● Problem to work on:
Your answer should be the exact lines of the data below from the one containing "(691, 269) = (558, 312): turquoise" through the one containing "(341, 552) = (336, 495): yellow"; please include nothing else.

= = =

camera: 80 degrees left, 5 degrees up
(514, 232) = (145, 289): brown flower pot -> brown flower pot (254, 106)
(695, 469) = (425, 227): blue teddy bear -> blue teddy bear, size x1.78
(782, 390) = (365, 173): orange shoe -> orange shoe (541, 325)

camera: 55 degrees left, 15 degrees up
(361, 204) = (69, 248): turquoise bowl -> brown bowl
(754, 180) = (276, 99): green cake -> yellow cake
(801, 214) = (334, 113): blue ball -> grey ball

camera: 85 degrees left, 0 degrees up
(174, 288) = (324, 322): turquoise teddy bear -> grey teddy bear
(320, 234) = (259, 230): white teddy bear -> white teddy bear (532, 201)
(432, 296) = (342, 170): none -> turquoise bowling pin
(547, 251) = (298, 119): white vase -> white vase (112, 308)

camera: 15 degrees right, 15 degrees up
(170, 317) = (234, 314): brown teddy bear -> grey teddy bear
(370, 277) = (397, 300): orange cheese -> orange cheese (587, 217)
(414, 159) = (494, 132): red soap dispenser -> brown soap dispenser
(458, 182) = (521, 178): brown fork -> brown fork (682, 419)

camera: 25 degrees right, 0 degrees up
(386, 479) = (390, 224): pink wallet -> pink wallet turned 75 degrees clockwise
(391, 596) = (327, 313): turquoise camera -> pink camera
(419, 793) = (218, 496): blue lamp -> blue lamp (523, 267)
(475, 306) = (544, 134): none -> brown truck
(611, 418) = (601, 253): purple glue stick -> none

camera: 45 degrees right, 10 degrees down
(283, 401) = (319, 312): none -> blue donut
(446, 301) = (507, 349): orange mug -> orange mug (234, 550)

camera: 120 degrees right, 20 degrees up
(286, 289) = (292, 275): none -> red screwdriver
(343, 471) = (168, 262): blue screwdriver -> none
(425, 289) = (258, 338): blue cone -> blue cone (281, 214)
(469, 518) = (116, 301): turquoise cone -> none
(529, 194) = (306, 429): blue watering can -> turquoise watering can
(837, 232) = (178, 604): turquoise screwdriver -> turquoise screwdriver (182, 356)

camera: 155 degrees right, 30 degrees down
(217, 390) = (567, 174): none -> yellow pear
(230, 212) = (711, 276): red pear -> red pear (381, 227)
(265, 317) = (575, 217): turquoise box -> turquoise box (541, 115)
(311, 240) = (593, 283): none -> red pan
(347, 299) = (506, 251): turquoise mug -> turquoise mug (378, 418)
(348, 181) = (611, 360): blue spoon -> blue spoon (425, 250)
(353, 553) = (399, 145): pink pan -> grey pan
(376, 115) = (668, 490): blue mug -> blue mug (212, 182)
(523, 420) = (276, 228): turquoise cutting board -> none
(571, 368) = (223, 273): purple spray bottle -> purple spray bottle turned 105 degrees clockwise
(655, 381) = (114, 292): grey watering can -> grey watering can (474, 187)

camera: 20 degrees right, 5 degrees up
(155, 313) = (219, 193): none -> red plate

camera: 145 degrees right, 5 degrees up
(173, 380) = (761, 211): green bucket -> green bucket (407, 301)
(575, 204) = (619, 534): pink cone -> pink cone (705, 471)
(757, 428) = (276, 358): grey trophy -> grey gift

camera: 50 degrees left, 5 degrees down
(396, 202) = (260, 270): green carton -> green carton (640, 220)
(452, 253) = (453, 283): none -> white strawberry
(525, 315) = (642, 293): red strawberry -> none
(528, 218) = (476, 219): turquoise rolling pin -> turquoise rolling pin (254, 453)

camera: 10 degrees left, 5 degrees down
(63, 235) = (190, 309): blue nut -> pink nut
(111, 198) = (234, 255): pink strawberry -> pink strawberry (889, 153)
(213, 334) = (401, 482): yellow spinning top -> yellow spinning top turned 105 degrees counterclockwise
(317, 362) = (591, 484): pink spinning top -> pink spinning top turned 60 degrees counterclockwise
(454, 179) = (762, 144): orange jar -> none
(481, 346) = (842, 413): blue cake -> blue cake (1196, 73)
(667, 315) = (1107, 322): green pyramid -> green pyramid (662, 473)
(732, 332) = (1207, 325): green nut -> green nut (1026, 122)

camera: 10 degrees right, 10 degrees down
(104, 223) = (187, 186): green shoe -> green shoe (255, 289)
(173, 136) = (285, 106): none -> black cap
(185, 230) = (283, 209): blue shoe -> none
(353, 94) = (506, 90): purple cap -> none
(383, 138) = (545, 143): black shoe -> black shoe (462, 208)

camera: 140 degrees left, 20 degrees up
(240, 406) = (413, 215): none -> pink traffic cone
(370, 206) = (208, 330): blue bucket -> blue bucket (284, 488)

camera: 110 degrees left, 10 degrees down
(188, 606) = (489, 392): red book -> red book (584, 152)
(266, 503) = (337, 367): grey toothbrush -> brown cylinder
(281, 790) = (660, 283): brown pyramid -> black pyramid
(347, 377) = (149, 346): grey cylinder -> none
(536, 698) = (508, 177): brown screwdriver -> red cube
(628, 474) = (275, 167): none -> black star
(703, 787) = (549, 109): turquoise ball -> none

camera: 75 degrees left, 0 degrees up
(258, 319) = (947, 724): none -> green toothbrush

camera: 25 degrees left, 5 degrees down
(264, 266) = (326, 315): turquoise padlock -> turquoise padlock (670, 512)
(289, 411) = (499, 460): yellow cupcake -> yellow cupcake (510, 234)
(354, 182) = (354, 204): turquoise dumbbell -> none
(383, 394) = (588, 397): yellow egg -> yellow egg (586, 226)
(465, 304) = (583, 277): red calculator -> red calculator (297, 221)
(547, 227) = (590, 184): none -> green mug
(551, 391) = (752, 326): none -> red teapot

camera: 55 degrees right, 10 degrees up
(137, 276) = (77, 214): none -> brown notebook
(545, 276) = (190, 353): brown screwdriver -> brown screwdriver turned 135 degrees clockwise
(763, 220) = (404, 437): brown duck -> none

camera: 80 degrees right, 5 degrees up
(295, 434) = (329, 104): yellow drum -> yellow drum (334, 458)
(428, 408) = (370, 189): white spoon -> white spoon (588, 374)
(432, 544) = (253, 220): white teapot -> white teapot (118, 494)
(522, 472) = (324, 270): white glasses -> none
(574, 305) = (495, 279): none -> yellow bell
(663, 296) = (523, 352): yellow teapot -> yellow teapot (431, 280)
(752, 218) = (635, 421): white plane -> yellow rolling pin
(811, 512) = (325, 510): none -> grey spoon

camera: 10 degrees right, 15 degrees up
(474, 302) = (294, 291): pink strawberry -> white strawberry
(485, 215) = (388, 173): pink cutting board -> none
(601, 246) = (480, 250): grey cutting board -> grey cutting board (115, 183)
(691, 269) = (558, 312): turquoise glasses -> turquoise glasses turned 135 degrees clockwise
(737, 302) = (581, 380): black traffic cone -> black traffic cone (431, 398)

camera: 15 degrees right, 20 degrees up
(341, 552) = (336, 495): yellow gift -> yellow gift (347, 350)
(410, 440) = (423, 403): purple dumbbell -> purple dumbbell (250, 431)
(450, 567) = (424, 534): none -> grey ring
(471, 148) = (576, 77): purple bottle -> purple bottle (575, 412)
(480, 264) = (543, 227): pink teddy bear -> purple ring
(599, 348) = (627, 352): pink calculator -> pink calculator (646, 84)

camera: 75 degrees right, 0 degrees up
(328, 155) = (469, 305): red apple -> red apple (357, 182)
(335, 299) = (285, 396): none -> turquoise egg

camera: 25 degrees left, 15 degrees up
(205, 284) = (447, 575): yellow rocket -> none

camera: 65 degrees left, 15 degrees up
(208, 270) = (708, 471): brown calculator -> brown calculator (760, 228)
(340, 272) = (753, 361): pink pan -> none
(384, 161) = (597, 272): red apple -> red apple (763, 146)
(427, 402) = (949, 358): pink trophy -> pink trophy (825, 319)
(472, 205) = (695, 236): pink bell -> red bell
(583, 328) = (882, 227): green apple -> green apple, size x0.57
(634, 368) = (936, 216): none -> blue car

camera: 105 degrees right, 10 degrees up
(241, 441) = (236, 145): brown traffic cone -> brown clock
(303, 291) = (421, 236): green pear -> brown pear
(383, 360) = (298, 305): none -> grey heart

= = =

● Solution for this exercise:
(691, 269) = (558, 312): turquoise glasses -> turquoise glasses turned 135 degrees clockwise
(737, 302) = (581, 380): black traffic cone -> black traffic cone (431, 398)

camera: 15 degrees right, 20 degrees up
(341, 552) = (336, 495): yellow gift -> yellow gift (347, 350)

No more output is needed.